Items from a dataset
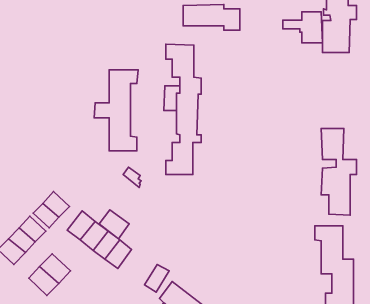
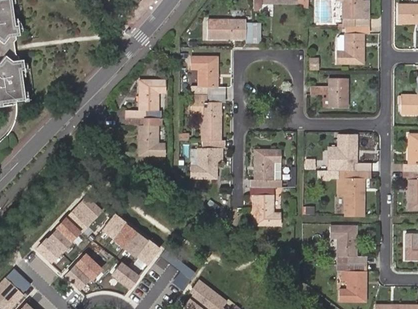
building: [283,12,322,43] -> [310,78,347,107]
building: none -> [249,148,281,225]
building: [99,210,129,239] -> [110,261,138,288]

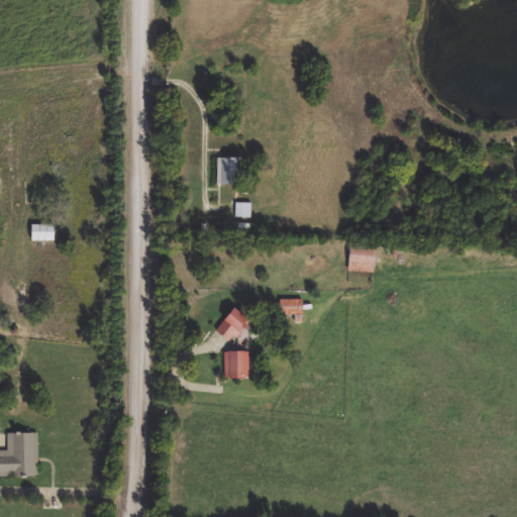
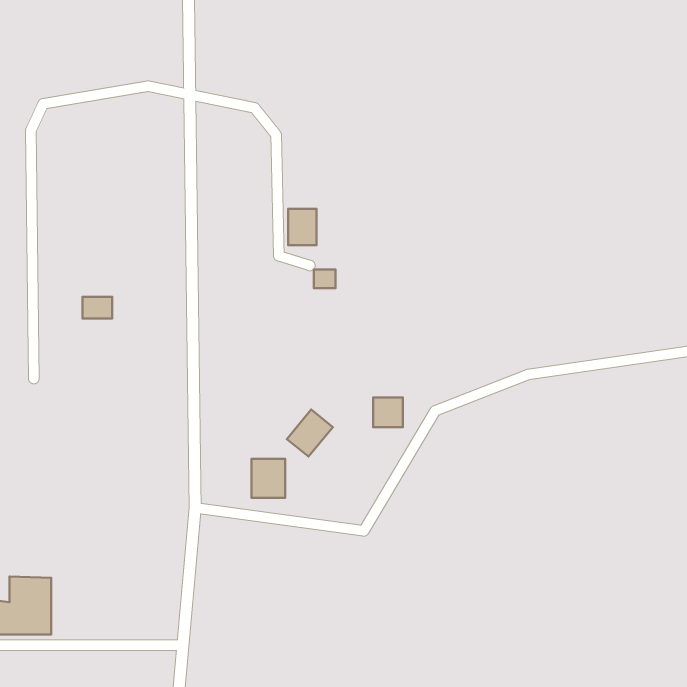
building: [31,224,54,240] -> [83,297,112,319]
building: [348,246,374,271] -> none
building: [224,350,249,380] -> [251,459,285,498]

▸ **REQUIREMENT**: Go through the records and pull out each line that includes the word "none".

▸ **RESULT FOR THIS TASK**:
building: none -> [249,148,281,225]
building: [348,246,374,271] -> none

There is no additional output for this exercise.